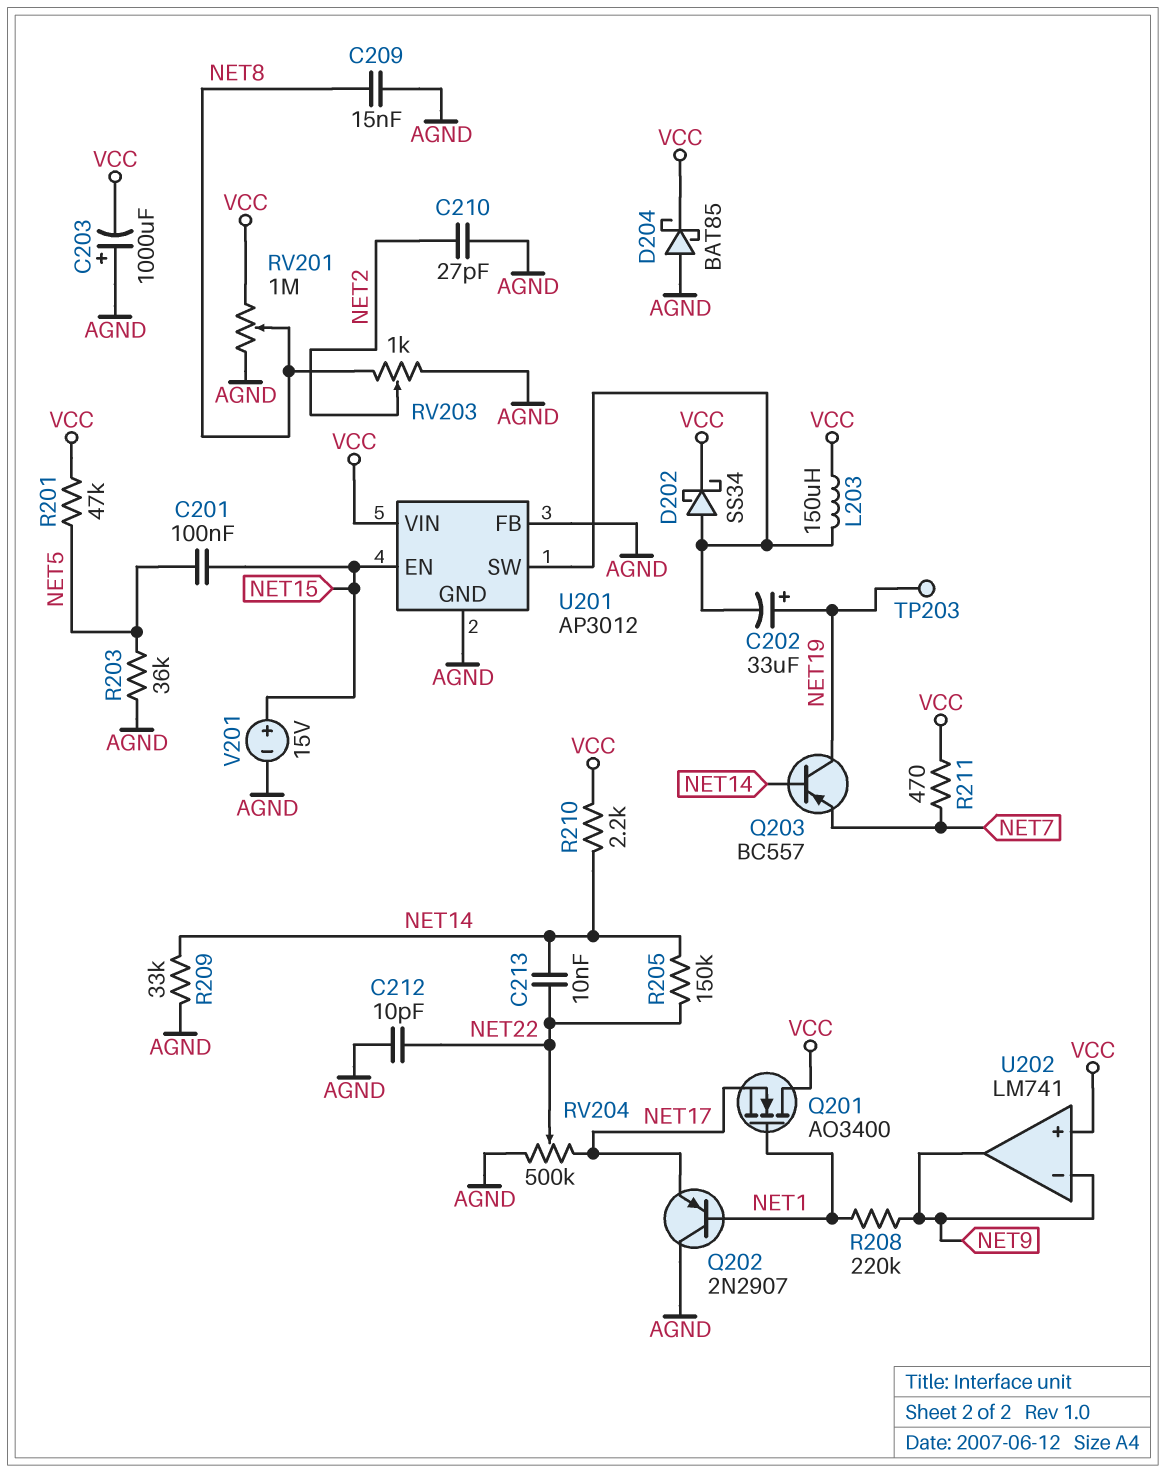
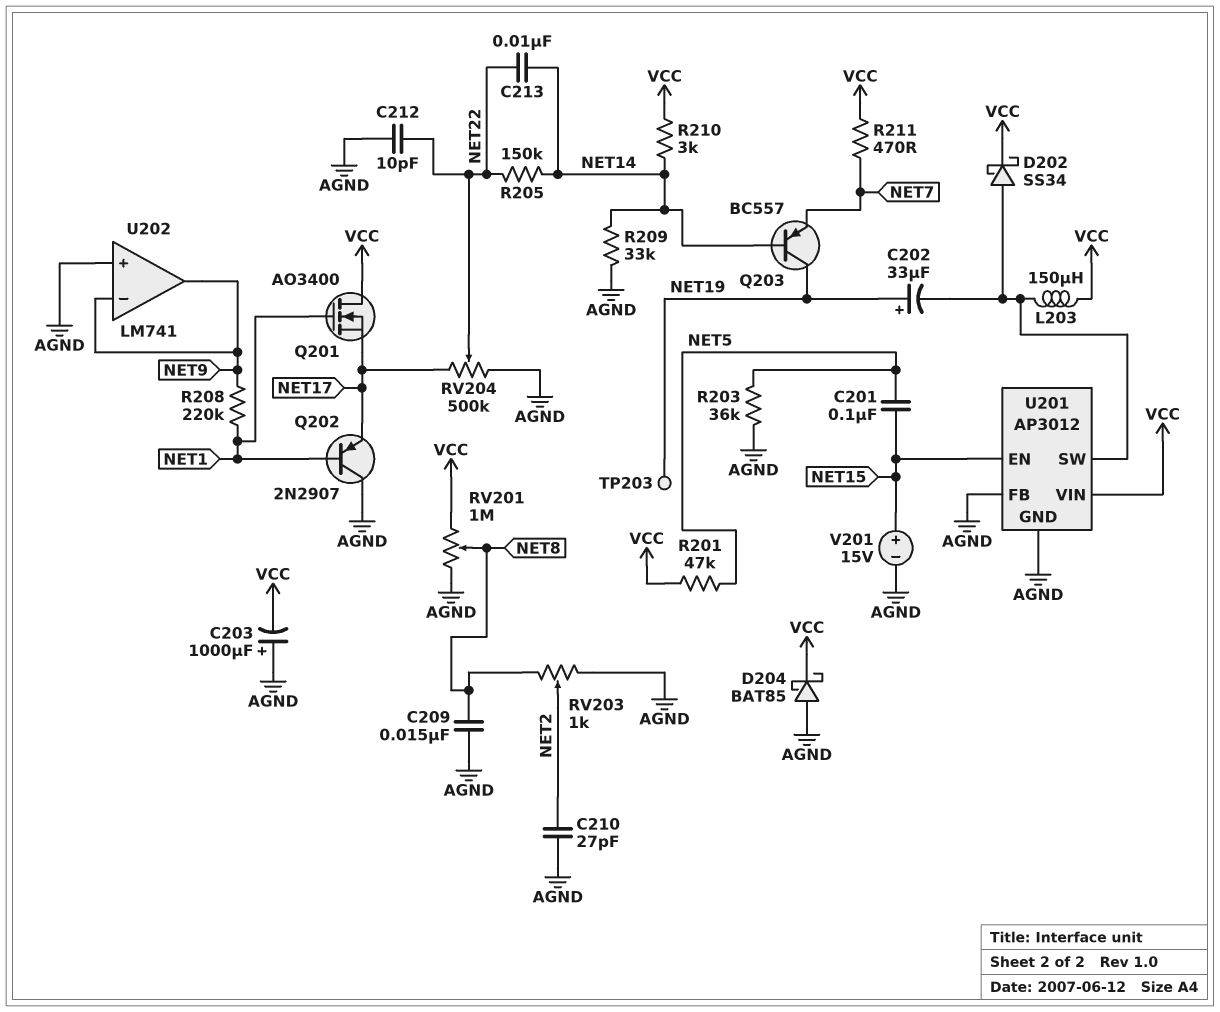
R210: 2.2k (NET14, VCC) -> 3k (NET14, VCC)
U202 pin in+: VCC -> AGND

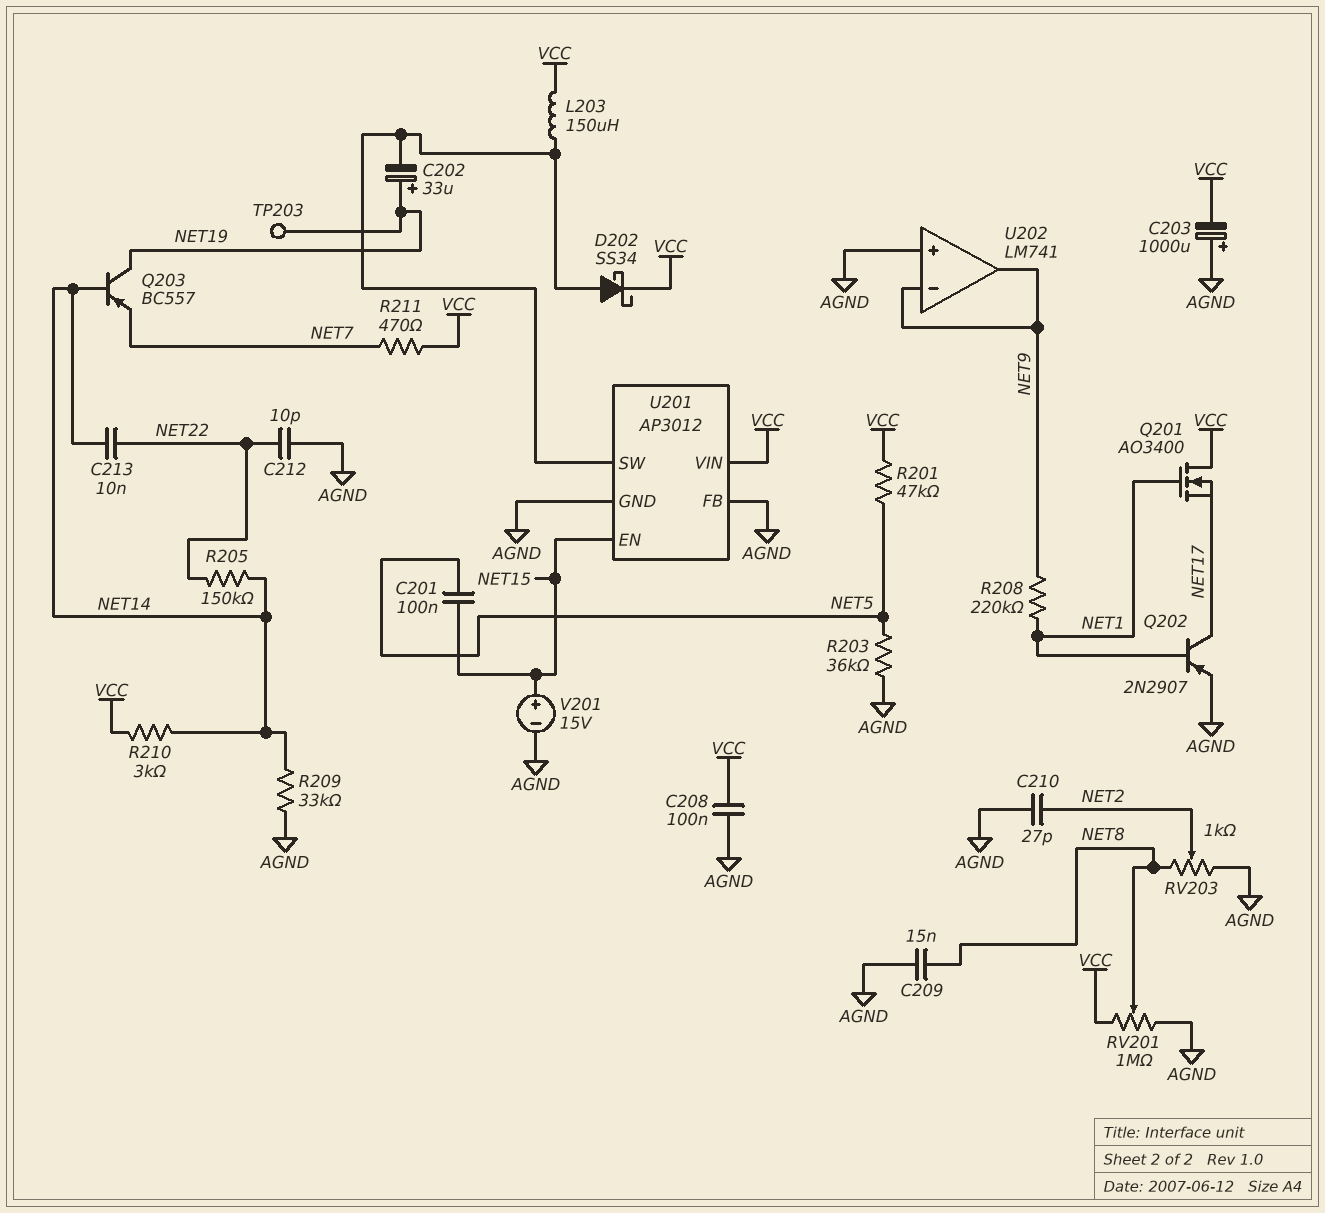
C208: none -> 100nF (AGND, VCC)
D204: schottky BAT85 (A AGND, K VCC) -> none
Q202: PNP 2N2907 (B NET1, C AGND, E NET17) -> PNP 2N2907 (B NET1, C NET17, E AGND)
RV204: 500k (AGND, NET17, wiper NET22) -> none

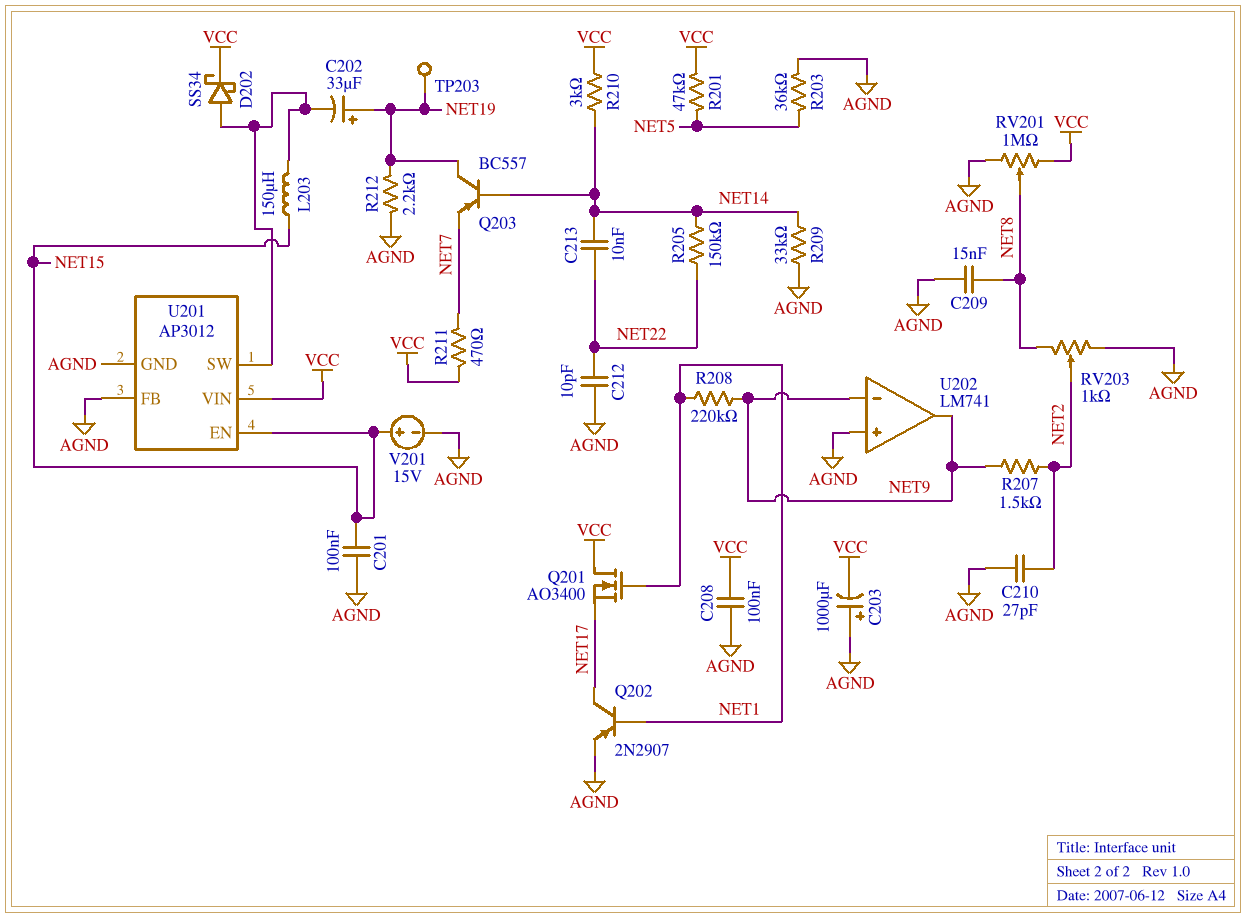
C201: 100nF (NET5, NET15) -> 100nF (AGND, NET15)
L203: 150uH (U201/SW, VCC) -> 150uH (NET15, U201/SW)
R207: none -> 1.5k (NET2, NET9)
R212: none -> 2.2k (AGND, NET19)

What is needed | Print each record exactly as it stands, leaving the images out.

Result for this task |
R210: 2.2k (NET14, VCC) -> 3k (NET14, VCC)
U202 pin in+: VCC -> AGND

C208: none -> 100nF (AGND, VCC)
D204: schottky BAT85 (A AGND, K VCC) -> none
Q202: PNP 2N2907 (B NET1, C AGND, E NET17) -> PNP 2N2907 (B NET1, C NET17, E AGND)
RV204: 500k (AGND, NET17, wiper NET22) -> none

C201: 100nF (NET5, NET15) -> 100nF (AGND, NET15)
L203: 150uH (U201/SW, VCC) -> 150uH (NET15, U201/SW)
R207: none -> 1.5k (NET2, NET9)
R212: none -> 2.2k (AGND, NET19)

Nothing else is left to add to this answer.